**WHAT IS NEEDED**
Return all of the entries below exactly as they are given.

**DATASET EXTRACT**
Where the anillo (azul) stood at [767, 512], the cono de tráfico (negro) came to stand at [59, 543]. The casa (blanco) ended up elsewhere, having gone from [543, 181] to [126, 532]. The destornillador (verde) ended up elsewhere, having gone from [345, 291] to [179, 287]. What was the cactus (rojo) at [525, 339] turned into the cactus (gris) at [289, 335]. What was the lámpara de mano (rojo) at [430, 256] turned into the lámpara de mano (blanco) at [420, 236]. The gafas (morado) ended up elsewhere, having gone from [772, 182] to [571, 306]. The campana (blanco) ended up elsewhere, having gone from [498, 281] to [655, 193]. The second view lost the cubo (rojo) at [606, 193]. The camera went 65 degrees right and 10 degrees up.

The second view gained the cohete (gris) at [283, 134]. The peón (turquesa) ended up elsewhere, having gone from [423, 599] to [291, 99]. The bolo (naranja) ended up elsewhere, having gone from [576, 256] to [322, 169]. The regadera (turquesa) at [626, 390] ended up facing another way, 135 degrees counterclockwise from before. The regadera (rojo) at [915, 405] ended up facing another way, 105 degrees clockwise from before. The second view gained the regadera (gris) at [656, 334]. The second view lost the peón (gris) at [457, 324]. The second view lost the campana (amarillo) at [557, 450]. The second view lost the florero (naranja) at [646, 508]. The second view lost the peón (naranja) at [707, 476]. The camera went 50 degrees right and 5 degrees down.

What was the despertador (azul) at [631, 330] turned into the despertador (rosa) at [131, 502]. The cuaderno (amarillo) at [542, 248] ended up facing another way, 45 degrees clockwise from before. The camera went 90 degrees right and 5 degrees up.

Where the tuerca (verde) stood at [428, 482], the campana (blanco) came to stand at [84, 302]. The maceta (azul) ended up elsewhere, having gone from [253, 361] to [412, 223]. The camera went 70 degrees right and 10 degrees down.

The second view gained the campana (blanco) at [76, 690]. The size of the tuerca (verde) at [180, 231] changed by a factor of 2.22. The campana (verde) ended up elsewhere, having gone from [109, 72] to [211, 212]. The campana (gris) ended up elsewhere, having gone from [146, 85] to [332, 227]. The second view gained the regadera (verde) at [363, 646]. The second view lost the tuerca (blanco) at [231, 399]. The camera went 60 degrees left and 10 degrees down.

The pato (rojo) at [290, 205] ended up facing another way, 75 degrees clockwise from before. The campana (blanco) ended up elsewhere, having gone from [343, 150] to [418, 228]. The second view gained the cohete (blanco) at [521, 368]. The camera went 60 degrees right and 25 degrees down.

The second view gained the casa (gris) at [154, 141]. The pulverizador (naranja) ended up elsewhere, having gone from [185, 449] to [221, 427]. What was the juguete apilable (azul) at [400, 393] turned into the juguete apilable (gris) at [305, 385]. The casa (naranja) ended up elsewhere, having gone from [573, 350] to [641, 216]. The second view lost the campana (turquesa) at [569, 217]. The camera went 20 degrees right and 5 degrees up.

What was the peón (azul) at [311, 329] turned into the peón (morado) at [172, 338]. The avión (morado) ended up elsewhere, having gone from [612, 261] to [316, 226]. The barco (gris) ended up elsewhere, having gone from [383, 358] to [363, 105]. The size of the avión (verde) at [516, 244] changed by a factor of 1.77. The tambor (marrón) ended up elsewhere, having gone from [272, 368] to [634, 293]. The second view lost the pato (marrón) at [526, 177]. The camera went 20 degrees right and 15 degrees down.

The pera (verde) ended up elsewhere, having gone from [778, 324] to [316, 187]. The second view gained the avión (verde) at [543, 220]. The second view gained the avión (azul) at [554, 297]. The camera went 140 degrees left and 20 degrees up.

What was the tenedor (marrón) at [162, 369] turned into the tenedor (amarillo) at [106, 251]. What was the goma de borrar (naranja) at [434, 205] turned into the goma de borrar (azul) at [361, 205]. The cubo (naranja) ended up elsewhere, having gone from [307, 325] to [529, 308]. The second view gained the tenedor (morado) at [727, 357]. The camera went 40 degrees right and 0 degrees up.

**RESPONSE**
Where the anillo (azul) stood at [767, 512], the cono de tráfico (negro) came to stand at [59, 543]. The casa (blanco) ended up elsewhere, having gone from [543, 181] to [126, 532]. The destornillador (verde) ended up elsewhere, having gone from [345, 291] to [179, 287]. What was the cactus (rojo) at [525, 339] turned into the cactus (gris) at [289, 335]. What was the lámpara de mano (rojo) at [430, 256] turned into the lámpara de mano (blanco) at [420, 236]. The gafas (morado) ended up elsewhere, having gone from [772, 182] to [571, 306]. The campana (blanco) ended up elsewhere, having gone from [498, 281] to [655, 193]. The second view lost the cubo (rojo) at [606, 193]. The camera went 65 degrees right and 10 degrees up.

The second view gained the cohete (gris) at [283, 134]. The peón (turquesa) ended up elsewhere, having gone from [423, 599] to [291, 99]. The bolo (naranja) ended up elsewhere, having gone from [576, 256] to [322, 169]. The regadera (turquesa) at [626, 390] ended up facing another way, 135 degrees counterclockwise from before. The regadera (rojo) at [915, 405] ended up facing another way, 105 degrees clockwise from before. The second view gained the regadera (gris) at [656, 334]. The second view lost the peón (gris) at [457, 324]. The second view lost the campana (amarillo) at [557, 450]. The second view lost the florero (naranja) at [646, 508]. The second view lost the peón (naranja) at [707, 476]. The camera went 50 degrees right and 5 degrees down.

What was the despertador (azul) at [631, 330] turned into the despertador (rosa) at [131, 502]. The cuaderno (amarillo) at [542, 248] ended up facing another way, 45 degrees clockwise from before. The camera went 90 degrees right and 5 degrees up.

Where the tuerca (verde) stood at [428, 482], the campana (blanco) came to stand at [84, 302]. The maceta (azul) ended up elsewhere, having gone from [253, 361] to [412, 223]. The camera went 70 degrees right and 10 degrees down.

The second view gained the campana (blanco) at [76, 690]. The size of the tuerca (verde) at [180, 231] changed by a factor of 2.22. The campana (verde) ended up elsewhere, having gone from [109, 72] to [211, 212]. The campana (gris) ended up elsewhere, having gone from [146, 85] to [332, 227]. The second view gained the regadera (verde) at [363, 646]. The second view lost the tuerca (blanco) at [231, 399]. The camera went 60 degrees left and 10 degrees down.

The pato (rojo) at [290, 205] ended up facing another way, 75 degrees clockwise from before. The campana (blanco) ended up elsewhere, having gone from [343, 150] to [418, 228]. The second view gained the cohete (blanco) at [521, 368]. The camera went 60 degrees right and 25 degrees down.

The second view gained the casa (gris) at [154, 141]. The pulverizador (naranja) ended up elsewhere, having gone from [185, 449] to [221, 427]. What was the juguete apilable (azul) at [400, 393] turned into the juguete apilable (gris) at [305, 385]. The casa (naranja) ended up elsewhere, having gone from [573, 350] to [641, 216]. The second view lost the campana (turquesa) at [569, 217]. The camera went 20 degrees right and 5 degrees up.

What was the peón (azul) at [311, 329] turned into the peón (morado) at [172, 338]. The avión (morado) ended up elsewhere, having gone from [612, 261] to [316, 226]. The barco (gris) ended up elsewhere, having gone from [383, 358] to [363, 105]. The size of the avión (verde) at [516, 244] changed by a factor of 1.77. The tambor (marrón) ended up elsewhere, having gone from [272, 368] to [634, 293]. The second view lost the pato (marrón) at [526, 177]. The camera went 20 degrees right and 15 degrees down.

The pera (verde) ended up elsewhere, having gone from [778, 324] to [316, 187]. The second view gained the avión (verde) at [543, 220]. The second view gained the avión (azul) at [554, 297]. The camera went 140 degrees left and 20 degrees up.

What was the tenedor (marrón) at [162, 369] turned into the tenedor (amarillo) at [106, 251]. What was the goma de borrar (naranja) at [434, 205] turned into the goma de borrar (azul) at [361, 205]. The cubo (naranja) ended up elsewhere, having gone from [307, 325] to [529, 308]. The second view gained the tenedor (morado) at [727, 357]. The camera went 40 degrees right and 0 degrees up.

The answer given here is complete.